◆ Exercise instructions ◆
Across all the records below, how many lines contain "MISO"? Respond with only the number.

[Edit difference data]
►
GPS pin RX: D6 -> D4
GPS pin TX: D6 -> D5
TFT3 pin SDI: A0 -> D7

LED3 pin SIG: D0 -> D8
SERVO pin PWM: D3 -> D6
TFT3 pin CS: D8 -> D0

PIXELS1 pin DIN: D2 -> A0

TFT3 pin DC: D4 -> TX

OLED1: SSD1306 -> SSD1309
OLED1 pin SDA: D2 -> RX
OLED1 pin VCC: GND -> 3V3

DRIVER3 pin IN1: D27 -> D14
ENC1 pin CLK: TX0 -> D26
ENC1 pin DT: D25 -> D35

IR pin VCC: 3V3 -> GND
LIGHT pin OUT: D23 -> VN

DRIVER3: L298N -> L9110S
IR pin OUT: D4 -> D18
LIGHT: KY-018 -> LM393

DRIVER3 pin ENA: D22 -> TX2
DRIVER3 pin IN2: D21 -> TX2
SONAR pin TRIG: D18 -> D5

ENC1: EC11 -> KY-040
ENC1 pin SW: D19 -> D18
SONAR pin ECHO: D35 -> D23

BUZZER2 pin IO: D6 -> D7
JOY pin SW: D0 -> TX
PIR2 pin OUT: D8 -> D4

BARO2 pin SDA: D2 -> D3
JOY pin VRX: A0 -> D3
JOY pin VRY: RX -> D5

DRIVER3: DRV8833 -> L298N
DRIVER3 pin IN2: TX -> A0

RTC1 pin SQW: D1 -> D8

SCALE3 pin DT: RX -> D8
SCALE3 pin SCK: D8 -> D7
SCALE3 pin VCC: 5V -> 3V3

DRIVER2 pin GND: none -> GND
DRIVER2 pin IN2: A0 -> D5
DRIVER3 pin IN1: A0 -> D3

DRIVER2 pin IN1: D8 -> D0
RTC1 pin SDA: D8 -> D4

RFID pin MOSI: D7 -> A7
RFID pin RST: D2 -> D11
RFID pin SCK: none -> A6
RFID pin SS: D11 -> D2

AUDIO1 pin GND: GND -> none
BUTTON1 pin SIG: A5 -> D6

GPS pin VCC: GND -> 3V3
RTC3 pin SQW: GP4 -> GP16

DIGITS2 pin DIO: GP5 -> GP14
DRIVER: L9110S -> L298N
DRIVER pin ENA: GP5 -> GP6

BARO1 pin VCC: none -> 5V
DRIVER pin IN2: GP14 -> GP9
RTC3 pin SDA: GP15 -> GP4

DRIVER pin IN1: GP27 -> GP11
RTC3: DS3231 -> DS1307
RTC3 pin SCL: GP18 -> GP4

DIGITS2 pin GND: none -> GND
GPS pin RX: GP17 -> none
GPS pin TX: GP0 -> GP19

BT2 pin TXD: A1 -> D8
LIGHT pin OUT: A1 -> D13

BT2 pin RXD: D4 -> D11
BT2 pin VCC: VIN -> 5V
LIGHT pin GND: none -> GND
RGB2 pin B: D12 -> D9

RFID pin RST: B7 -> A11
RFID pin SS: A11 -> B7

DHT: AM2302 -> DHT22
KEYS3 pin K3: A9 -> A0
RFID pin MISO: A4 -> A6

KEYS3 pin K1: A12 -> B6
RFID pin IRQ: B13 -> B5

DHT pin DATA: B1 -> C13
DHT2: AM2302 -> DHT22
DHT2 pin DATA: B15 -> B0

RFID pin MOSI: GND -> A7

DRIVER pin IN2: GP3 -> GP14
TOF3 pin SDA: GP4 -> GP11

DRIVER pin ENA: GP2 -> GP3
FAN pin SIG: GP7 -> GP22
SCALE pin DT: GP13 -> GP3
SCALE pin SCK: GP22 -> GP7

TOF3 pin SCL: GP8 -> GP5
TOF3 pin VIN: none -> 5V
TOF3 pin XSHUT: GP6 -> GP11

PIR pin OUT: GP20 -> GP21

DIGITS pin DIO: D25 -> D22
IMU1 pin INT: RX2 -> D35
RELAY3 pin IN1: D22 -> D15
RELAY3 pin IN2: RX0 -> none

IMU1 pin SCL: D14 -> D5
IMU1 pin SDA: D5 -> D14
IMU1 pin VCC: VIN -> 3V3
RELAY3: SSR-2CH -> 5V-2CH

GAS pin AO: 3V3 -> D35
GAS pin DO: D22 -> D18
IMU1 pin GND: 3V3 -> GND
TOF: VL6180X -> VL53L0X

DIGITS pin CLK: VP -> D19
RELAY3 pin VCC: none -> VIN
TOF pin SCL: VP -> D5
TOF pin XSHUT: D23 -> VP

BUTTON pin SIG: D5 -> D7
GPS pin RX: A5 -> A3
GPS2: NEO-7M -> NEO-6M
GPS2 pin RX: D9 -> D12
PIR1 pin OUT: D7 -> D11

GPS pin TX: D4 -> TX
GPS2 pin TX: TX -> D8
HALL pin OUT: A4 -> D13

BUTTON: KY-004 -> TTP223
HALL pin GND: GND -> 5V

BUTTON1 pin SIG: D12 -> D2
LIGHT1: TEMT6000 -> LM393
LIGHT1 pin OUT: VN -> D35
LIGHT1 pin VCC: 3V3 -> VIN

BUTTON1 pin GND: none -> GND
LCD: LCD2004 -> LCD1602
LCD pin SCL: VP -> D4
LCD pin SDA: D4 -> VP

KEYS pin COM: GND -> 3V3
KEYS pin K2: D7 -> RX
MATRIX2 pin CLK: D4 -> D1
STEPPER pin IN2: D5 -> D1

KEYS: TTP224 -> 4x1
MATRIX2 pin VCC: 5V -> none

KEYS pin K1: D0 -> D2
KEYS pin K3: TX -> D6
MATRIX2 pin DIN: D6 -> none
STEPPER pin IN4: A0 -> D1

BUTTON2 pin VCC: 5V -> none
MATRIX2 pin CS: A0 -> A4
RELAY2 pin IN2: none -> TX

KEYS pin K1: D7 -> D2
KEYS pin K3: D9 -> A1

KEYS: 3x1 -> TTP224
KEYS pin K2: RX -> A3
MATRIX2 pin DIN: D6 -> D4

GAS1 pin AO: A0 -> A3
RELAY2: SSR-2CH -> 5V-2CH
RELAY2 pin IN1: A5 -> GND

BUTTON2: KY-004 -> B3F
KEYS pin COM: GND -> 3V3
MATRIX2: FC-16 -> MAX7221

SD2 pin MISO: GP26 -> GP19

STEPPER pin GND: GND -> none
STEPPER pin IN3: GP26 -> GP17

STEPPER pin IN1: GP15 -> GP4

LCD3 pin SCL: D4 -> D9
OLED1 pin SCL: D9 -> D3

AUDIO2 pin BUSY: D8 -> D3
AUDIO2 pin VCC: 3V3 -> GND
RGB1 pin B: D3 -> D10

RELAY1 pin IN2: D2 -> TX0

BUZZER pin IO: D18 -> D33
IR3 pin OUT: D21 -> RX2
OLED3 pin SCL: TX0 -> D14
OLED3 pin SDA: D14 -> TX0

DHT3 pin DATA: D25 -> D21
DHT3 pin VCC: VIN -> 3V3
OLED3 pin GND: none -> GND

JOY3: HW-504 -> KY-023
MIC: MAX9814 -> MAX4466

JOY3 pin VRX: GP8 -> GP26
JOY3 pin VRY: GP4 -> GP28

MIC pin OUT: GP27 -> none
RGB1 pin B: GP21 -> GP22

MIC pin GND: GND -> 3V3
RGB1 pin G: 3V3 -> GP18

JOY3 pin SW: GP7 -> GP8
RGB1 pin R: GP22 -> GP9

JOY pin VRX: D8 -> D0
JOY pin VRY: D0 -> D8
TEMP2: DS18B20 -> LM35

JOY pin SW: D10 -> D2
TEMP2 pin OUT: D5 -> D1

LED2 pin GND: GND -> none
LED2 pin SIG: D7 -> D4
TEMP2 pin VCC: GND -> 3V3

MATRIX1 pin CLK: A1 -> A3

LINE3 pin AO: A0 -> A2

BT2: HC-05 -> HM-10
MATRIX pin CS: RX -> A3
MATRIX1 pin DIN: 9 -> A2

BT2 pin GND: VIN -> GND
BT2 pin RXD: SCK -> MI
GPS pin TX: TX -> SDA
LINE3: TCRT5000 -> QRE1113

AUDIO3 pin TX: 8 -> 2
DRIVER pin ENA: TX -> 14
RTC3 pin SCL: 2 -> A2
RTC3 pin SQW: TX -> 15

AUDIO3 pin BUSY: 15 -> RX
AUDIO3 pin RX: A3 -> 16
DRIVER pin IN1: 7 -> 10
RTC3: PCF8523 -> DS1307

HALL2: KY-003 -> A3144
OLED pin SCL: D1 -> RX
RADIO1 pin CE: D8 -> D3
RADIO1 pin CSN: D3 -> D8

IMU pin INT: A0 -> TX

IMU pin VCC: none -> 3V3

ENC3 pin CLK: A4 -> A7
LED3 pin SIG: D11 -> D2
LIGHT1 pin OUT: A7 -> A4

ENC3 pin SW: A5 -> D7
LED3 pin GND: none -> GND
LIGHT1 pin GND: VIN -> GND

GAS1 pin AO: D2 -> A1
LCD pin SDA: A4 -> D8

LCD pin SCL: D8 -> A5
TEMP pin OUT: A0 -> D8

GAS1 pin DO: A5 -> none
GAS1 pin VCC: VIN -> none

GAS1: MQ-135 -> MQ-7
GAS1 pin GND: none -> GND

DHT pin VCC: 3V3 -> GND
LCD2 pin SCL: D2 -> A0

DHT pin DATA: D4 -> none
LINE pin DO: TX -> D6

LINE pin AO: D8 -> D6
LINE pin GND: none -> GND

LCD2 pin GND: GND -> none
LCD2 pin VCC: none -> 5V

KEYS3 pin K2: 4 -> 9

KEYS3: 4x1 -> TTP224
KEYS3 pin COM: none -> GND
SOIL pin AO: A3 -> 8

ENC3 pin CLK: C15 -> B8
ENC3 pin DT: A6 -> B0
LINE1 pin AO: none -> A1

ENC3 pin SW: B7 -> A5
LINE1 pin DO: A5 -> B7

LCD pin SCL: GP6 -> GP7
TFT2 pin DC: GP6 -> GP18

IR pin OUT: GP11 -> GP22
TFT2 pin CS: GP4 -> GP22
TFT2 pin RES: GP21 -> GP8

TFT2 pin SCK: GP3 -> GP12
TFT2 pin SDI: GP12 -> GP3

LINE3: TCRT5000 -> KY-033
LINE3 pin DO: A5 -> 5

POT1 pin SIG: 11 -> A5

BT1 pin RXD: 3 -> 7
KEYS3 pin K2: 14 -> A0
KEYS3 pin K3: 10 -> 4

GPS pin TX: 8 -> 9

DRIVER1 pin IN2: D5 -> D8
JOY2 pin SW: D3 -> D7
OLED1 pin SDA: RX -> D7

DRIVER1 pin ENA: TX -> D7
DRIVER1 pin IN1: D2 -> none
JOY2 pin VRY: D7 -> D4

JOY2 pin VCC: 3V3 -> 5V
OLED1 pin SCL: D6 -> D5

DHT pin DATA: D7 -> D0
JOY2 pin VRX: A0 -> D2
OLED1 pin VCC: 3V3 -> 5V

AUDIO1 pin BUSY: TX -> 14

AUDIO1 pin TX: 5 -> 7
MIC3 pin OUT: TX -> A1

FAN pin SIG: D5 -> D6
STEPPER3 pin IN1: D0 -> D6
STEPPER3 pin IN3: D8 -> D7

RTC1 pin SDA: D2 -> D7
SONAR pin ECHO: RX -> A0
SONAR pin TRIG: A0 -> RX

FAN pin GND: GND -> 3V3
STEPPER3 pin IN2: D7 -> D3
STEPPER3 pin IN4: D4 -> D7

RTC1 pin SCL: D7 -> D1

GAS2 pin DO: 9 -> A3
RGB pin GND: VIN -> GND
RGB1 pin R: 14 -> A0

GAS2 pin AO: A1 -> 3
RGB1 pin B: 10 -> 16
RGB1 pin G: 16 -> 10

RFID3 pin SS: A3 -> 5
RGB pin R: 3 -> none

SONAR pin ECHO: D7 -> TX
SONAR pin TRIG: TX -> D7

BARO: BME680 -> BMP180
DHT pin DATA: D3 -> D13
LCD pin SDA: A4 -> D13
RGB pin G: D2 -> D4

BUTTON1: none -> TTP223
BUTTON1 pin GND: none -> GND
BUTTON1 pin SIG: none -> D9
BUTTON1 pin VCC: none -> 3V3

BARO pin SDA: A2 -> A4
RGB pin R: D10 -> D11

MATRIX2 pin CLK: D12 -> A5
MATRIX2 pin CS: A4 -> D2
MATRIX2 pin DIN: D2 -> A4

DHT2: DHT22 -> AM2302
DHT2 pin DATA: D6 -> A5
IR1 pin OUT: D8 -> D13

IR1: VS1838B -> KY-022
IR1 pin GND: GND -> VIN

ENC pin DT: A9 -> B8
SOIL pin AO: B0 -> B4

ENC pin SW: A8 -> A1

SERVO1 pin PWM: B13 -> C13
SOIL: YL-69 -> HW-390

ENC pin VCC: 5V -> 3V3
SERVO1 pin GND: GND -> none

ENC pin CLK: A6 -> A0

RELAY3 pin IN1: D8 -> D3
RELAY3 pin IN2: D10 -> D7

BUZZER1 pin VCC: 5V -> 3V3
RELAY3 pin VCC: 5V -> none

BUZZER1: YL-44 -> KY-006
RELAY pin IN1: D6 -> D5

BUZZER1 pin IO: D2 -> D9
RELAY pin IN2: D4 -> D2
◄
◆ Written answer ◆
2